#### [Exercise]
Beginning with the line where "red house: 0 -> 4" appears, restate each line word for word until the data ends. Pictures do not go in.

#### [Given information]
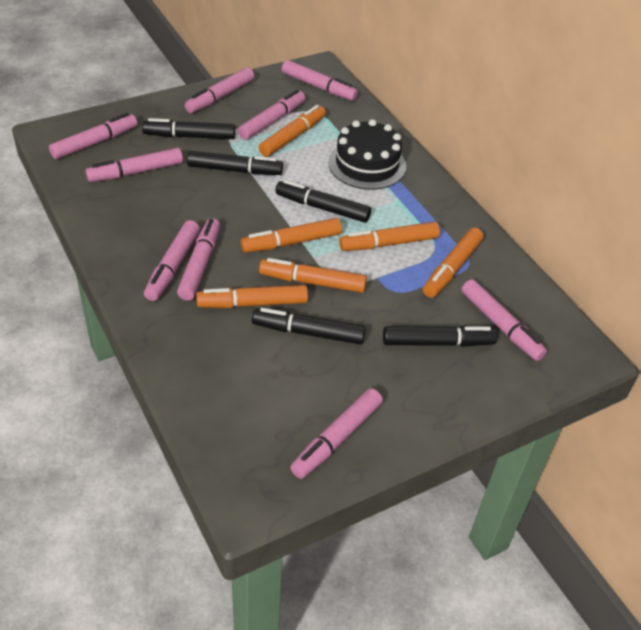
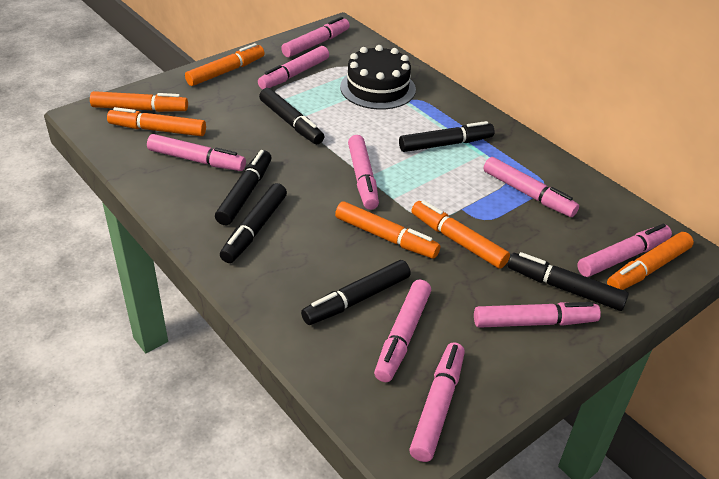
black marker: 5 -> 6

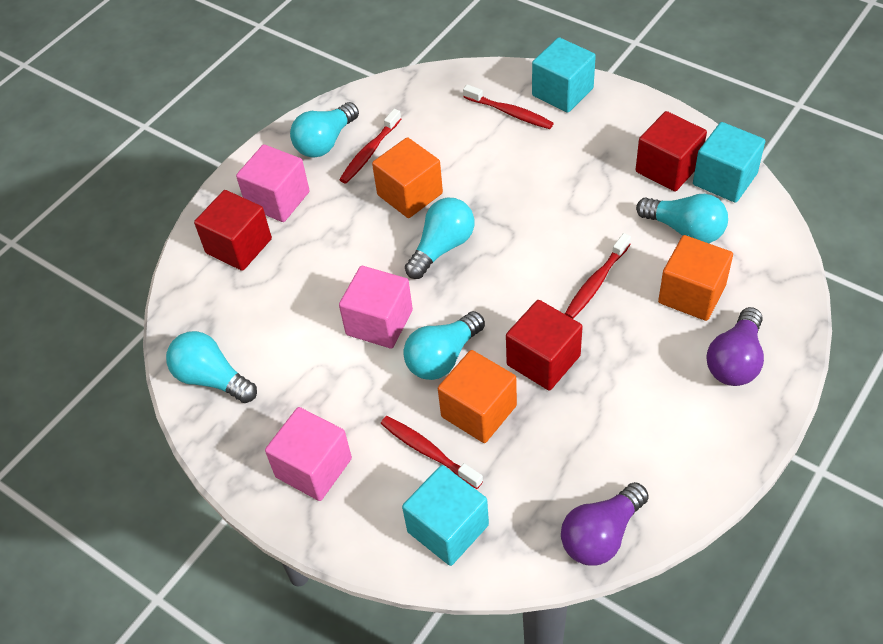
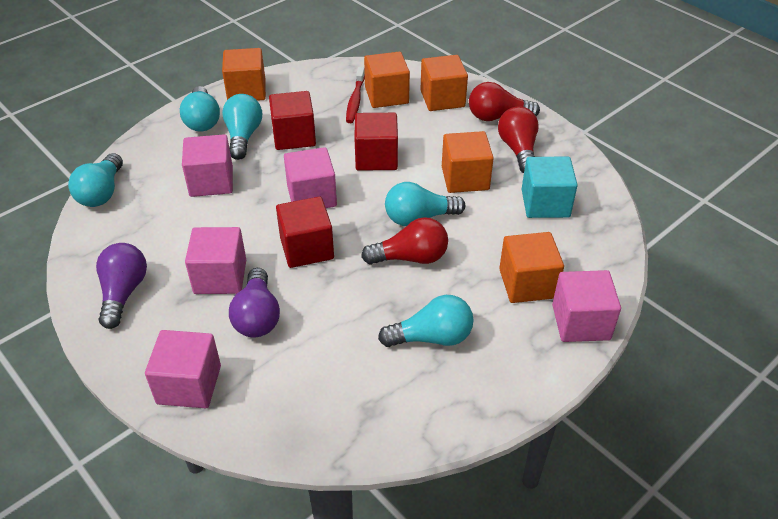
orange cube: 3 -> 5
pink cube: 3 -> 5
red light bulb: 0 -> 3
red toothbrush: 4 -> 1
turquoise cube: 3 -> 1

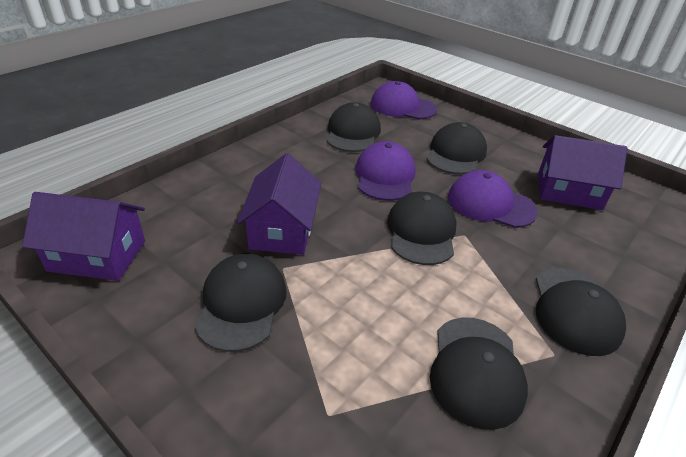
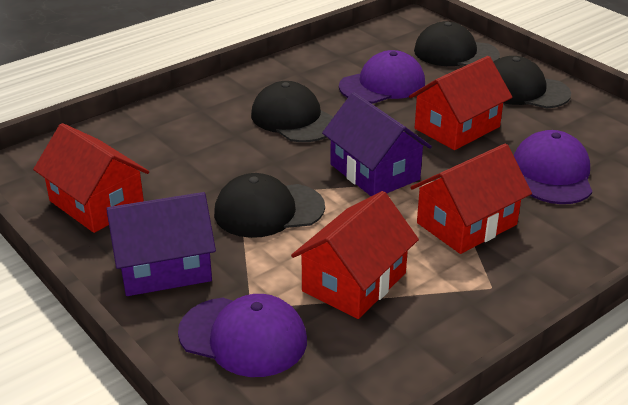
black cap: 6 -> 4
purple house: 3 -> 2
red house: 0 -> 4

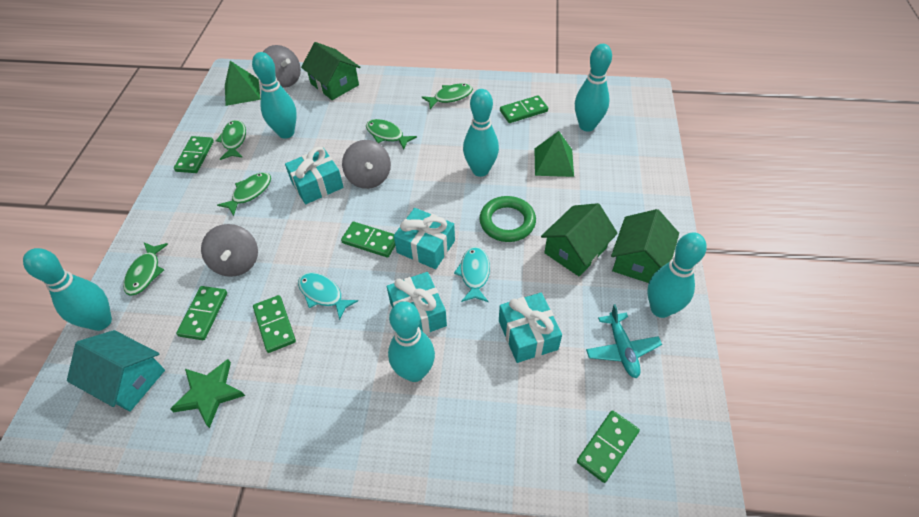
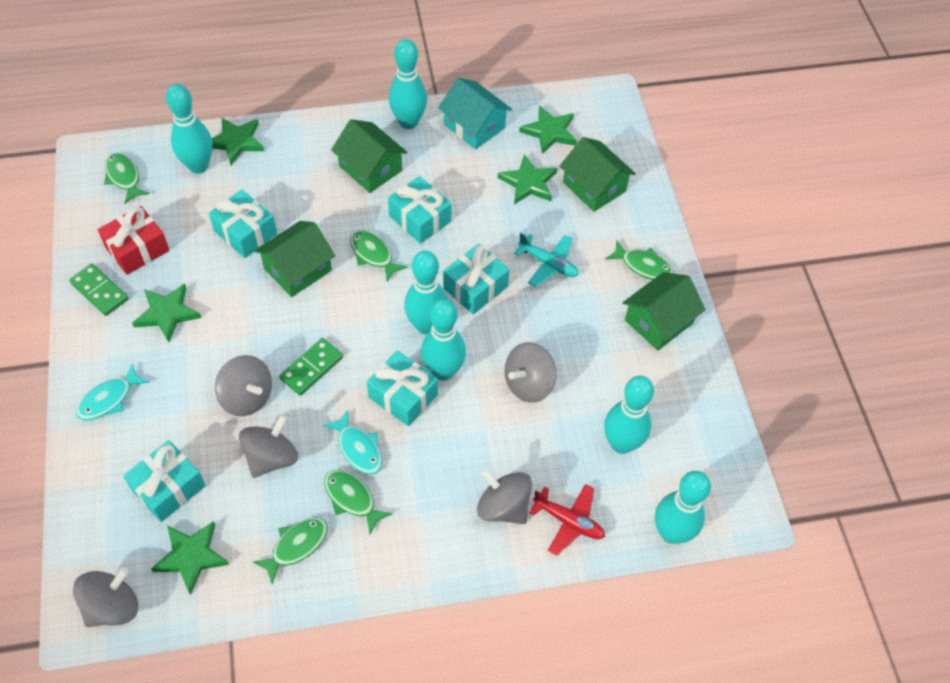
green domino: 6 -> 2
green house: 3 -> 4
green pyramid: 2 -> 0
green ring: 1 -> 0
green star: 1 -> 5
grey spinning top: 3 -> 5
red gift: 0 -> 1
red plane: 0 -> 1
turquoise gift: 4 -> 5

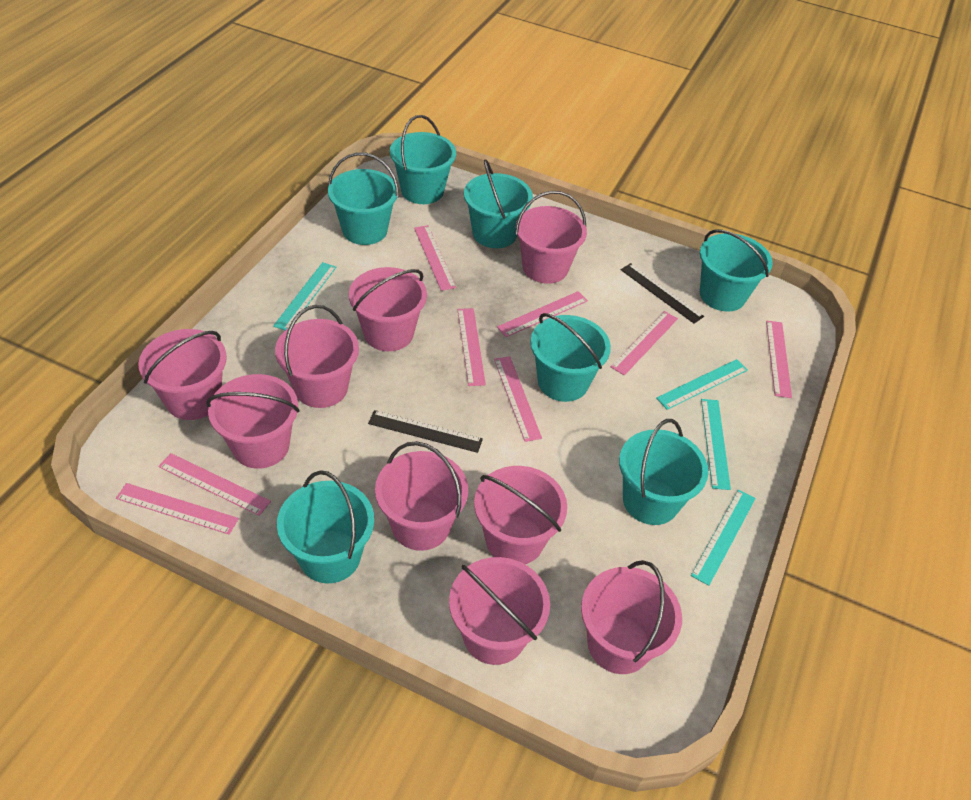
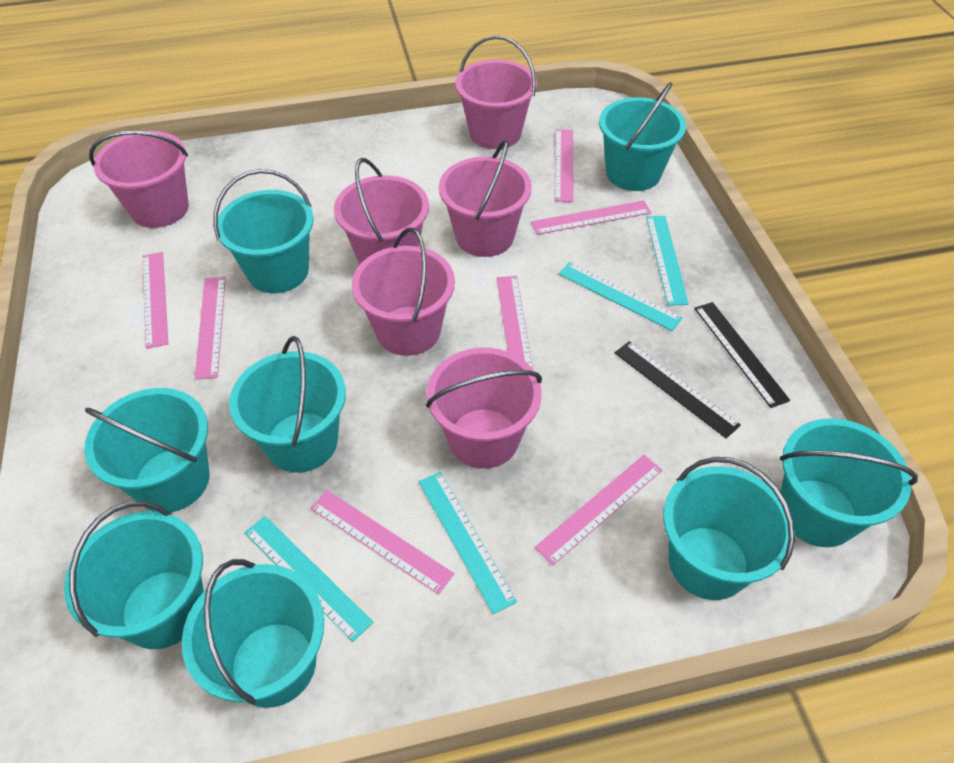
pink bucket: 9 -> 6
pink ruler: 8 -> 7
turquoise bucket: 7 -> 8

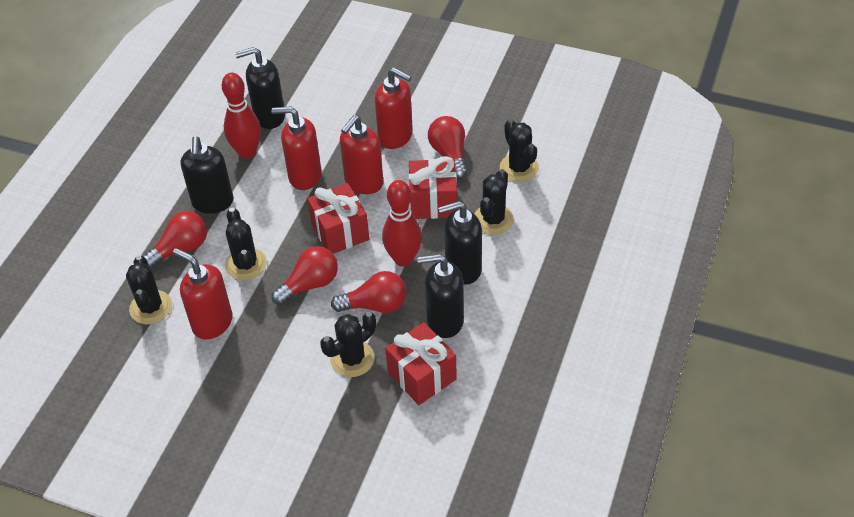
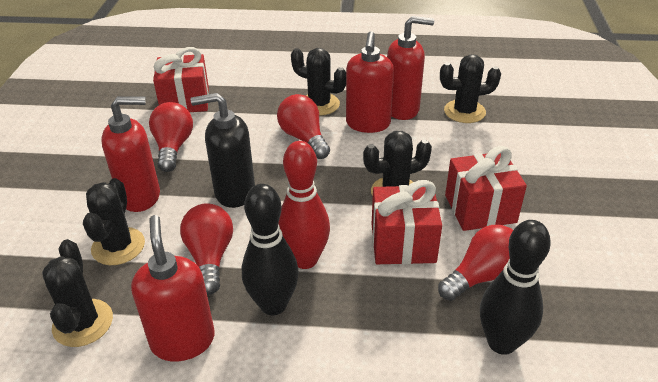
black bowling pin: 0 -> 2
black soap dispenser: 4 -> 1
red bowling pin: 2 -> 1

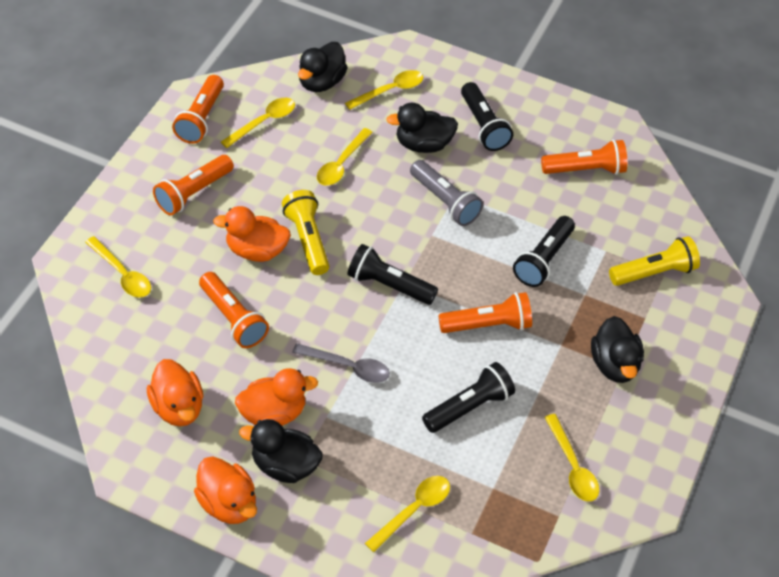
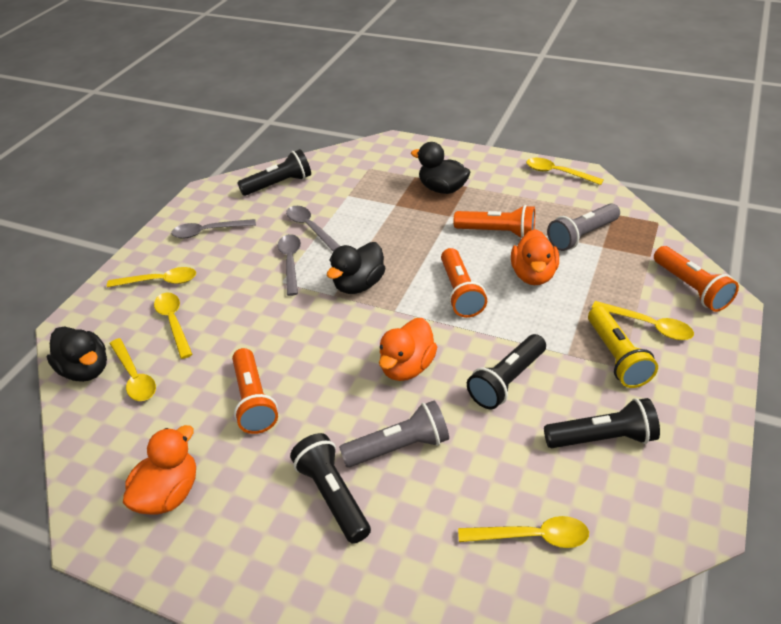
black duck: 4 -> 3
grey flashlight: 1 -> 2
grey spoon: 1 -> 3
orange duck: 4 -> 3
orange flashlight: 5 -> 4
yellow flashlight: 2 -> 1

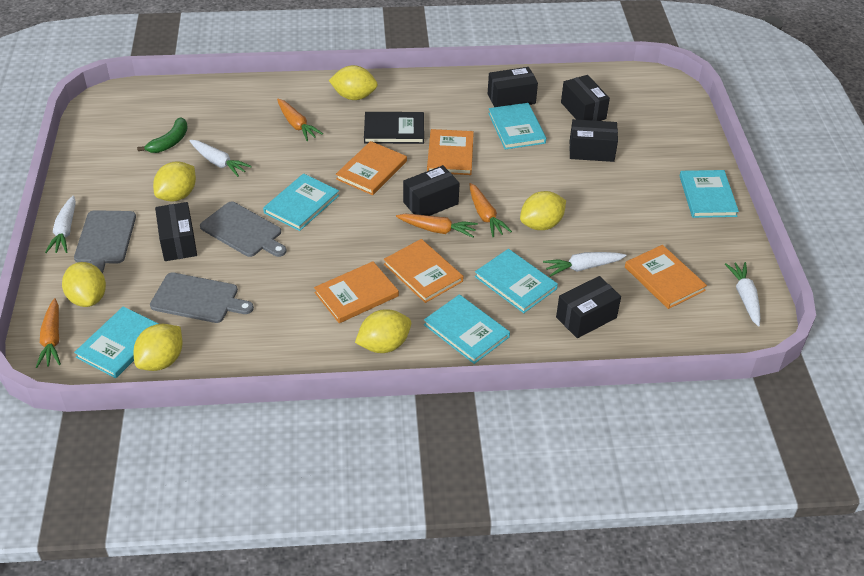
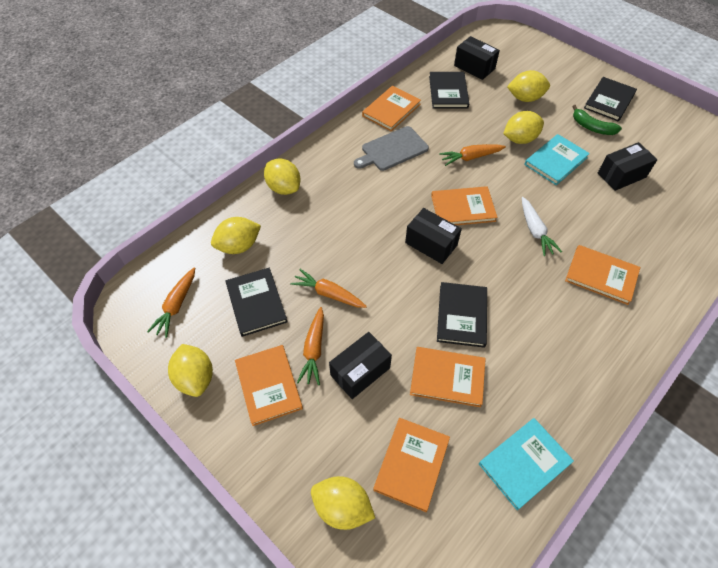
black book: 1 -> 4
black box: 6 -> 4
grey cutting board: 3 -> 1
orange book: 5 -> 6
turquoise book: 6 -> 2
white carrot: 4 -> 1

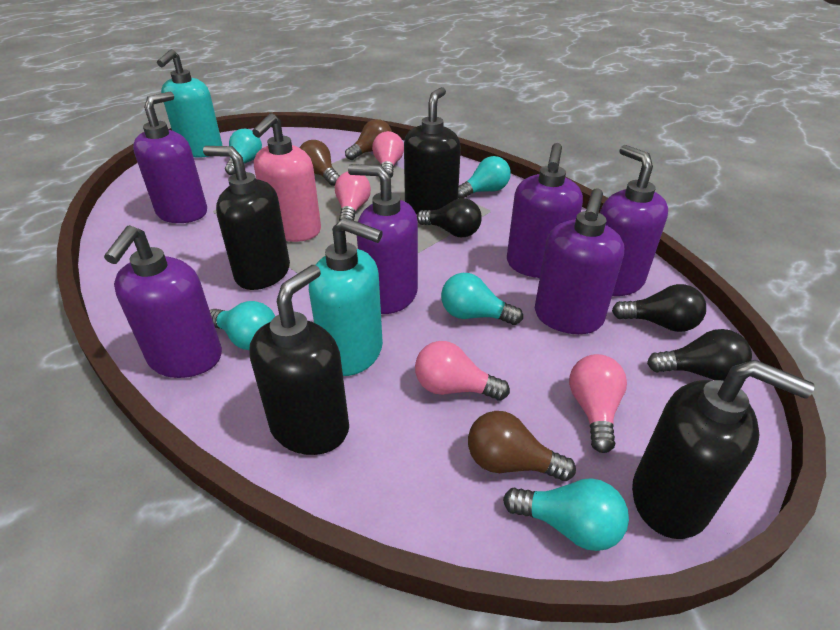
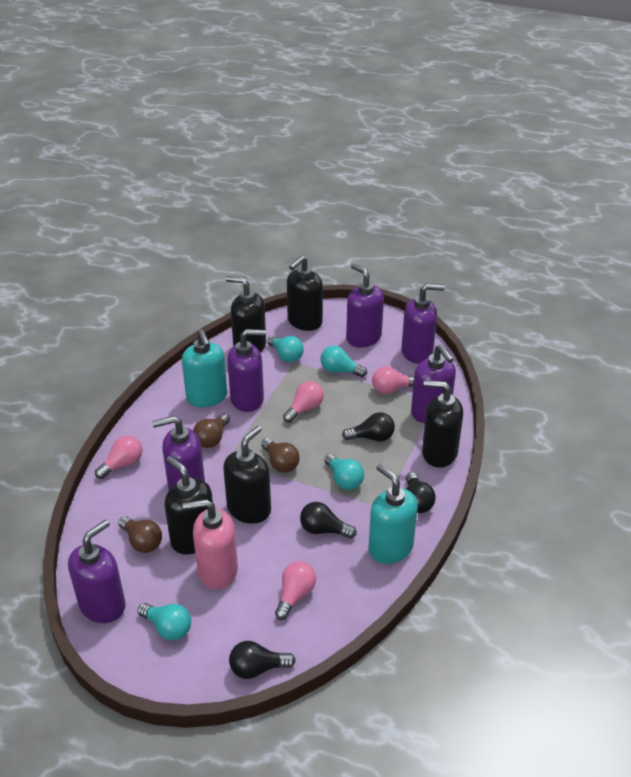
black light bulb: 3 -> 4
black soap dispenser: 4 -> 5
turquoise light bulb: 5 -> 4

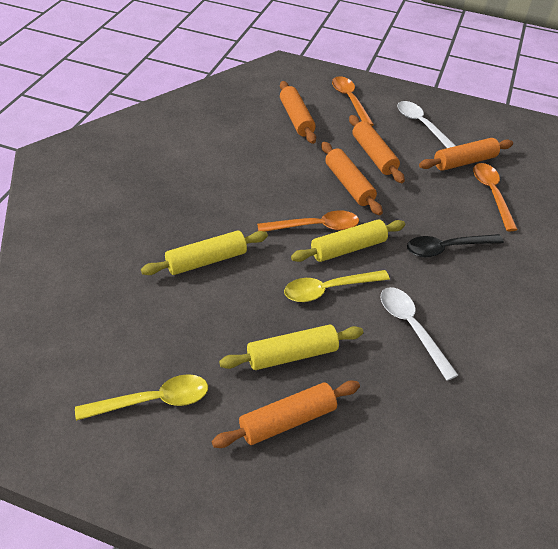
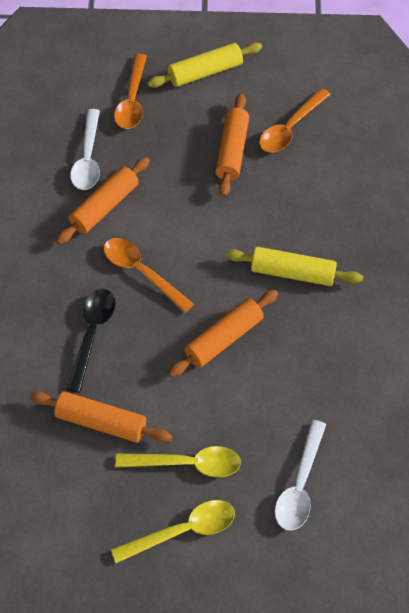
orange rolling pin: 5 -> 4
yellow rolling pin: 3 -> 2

#### [Expected answer]
red house: 0 -> 4

green domino: 6 -> 2
green house: 3 -> 4
green pyramid: 2 -> 0
green ring: 1 -> 0
green star: 1 -> 5
grey spinning top: 3 -> 5
red gift: 0 -> 1
red plane: 0 -> 1
turquoise gift: 4 -> 5

pink bucket: 9 -> 6
pink ruler: 8 -> 7
turquoise bucket: 7 -> 8

black bowling pin: 0 -> 2
black soap dispenser: 4 -> 1
red bowling pin: 2 -> 1

black duck: 4 -> 3
grey flashlight: 1 -> 2
grey spoon: 1 -> 3
orange duck: 4 -> 3
orange flashlight: 5 -> 4
yellow flashlight: 2 -> 1

black book: 1 -> 4
black box: 6 -> 4
grey cutting board: 3 -> 1
orange book: 5 -> 6
turquoise book: 6 -> 2
white carrot: 4 -> 1

black light bulb: 3 -> 4
black soap dispenser: 4 -> 5
turquoise light bulb: 5 -> 4

orange rolling pin: 5 -> 4
yellow rolling pin: 3 -> 2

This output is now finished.